----- Working data

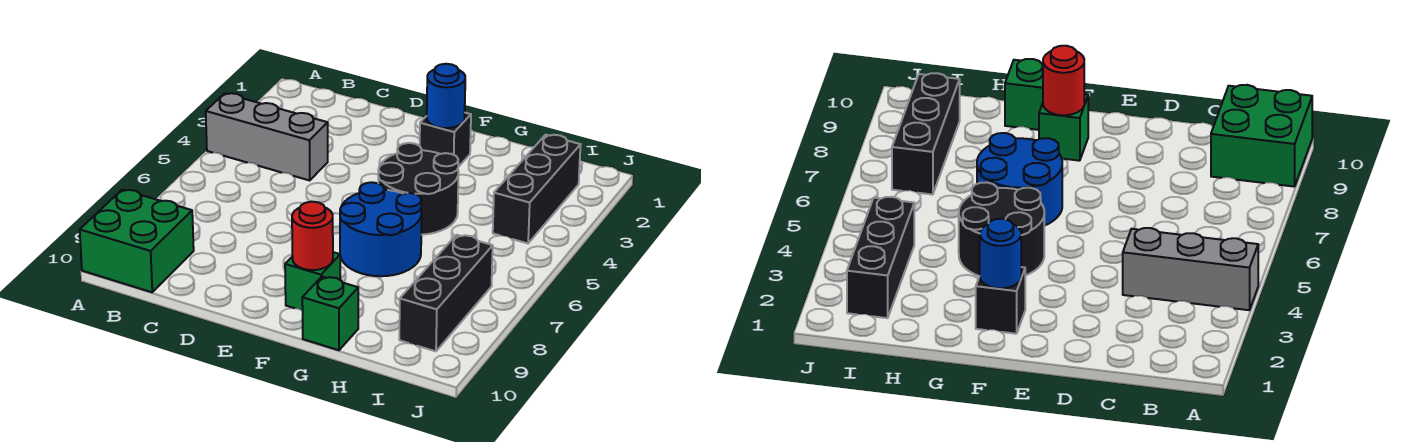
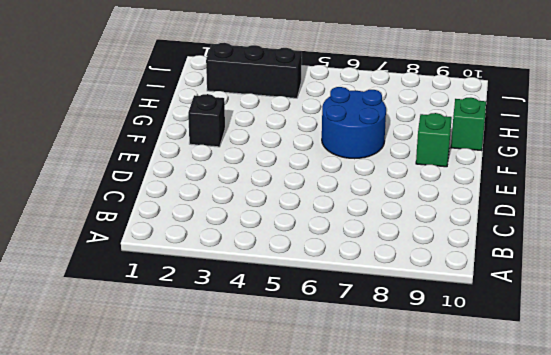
none -> grey brick A4:C4 level 1
none -> green brick A9:B10 level 1

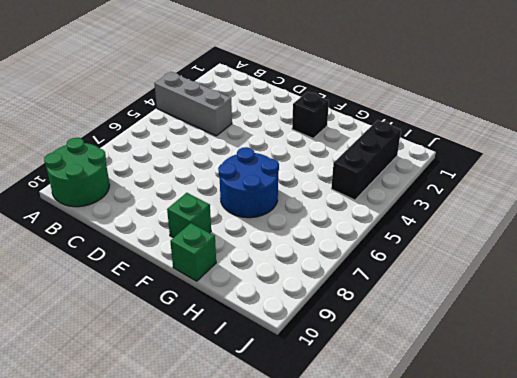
green round brick A9:B10 level 1 -> green brick A9:B10 level 1
none -> black round brick F4:G5 level 1
none -> black brick I7:I9 level 1

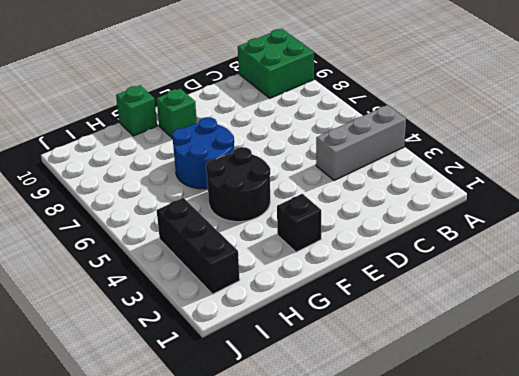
none -> black brick I7:I9 level 1
none -> blue round brick F2 level 2

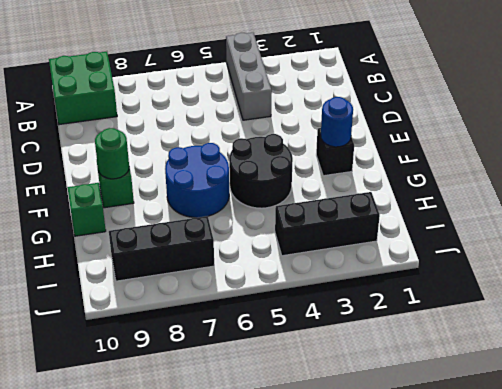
green round brick F9 level 2 -> red round brick F9 level 2

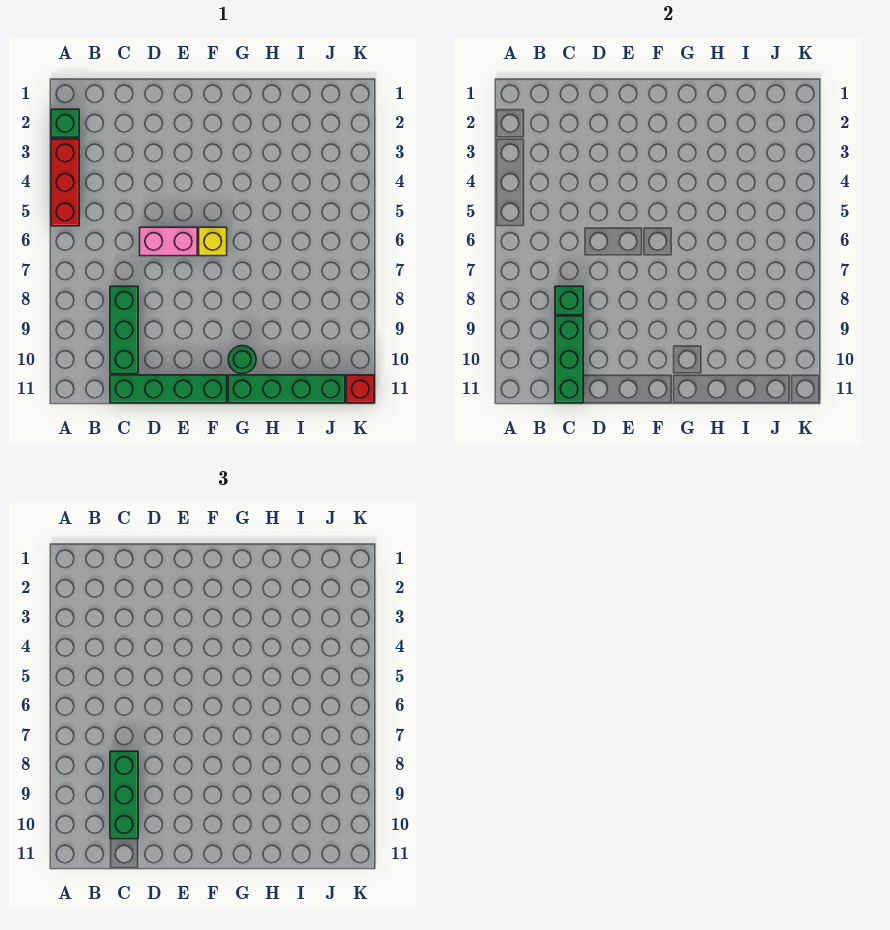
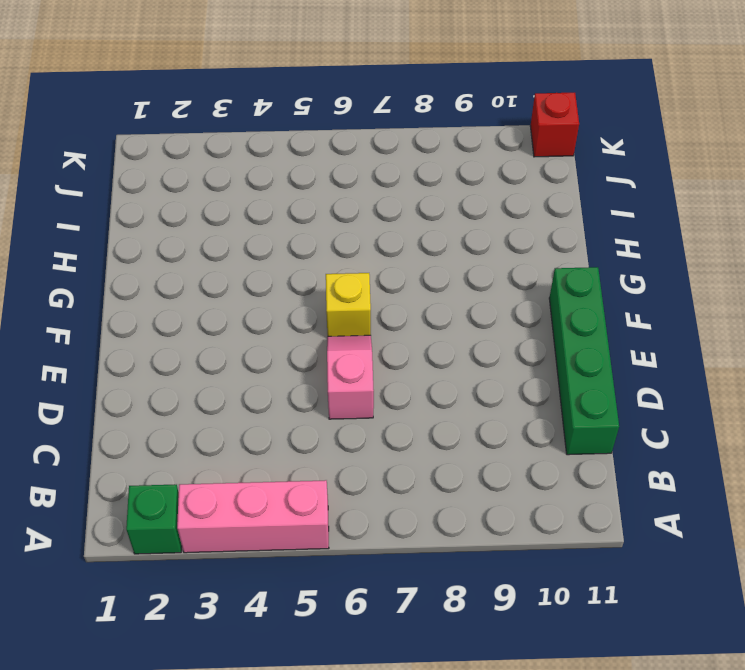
pink brick A3:A5 level 1 -> red brick A3:A5 level 1
pink slope D6:E6 level 1 top D -> pink brick D6:E6 level 1
none -> green brick C8:C10 level 1
none -> green round brick G10 level 1
none -> green brick G11:J11 level 1

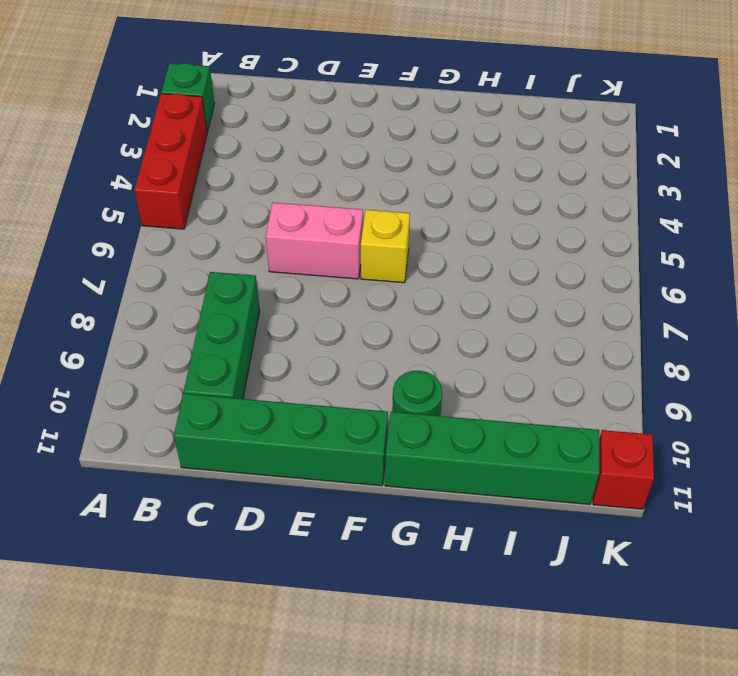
none -> green brick C8 level 2
none -> green brick C9:C11 level 2
none -> green brick C8:C10 level 3

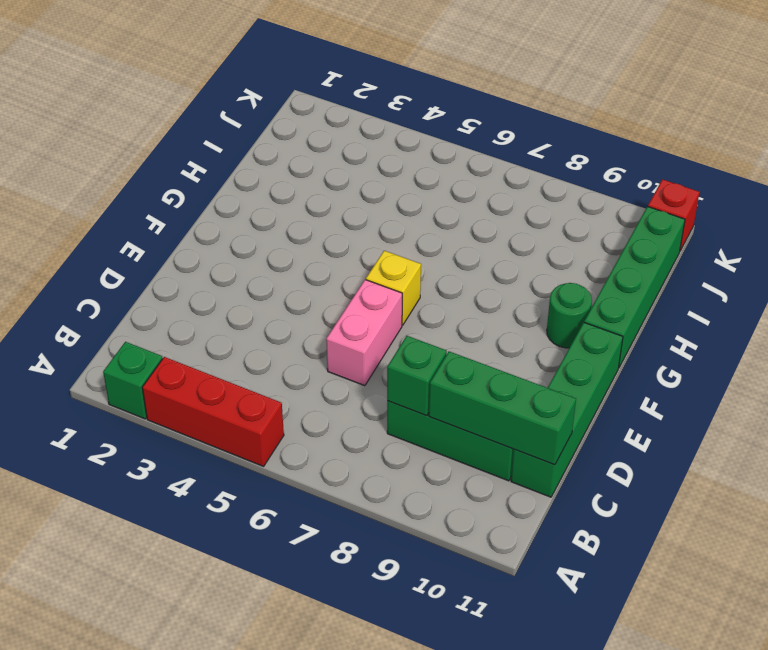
none -> green brick C8:C10 level 3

----------

Description of the task> Leave out the pictures and print each record exactly as it stands.

Task solution>
none -> grey brick A4:C4 level 1
none -> green brick A9:B10 level 1

green round brick A9:B10 level 1 -> green brick A9:B10 level 1
none -> black round brick F4:G5 level 1
none -> black brick I7:I9 level 1

none -> black brick I7:I9 level 1
none -> blue round brick F2 level 2

green round brick F9 level 2 -> red round brick F9 level 2

pink brick A3:A5 level 1 -> red brick A3:A5 level 1
pink slope D6:E6 level 1 top D -> pink brick D6:E6 level 1
none -> green brick C8:C10 level 1
none -> green round brick G10 level 1
none -> green brick G11:J11 level 1

none -> green brick C8 level 2
none -> green brick C9:C11 level 2
none -> green brick C8:C10 level 3

none -> green brick C8:C10 level 3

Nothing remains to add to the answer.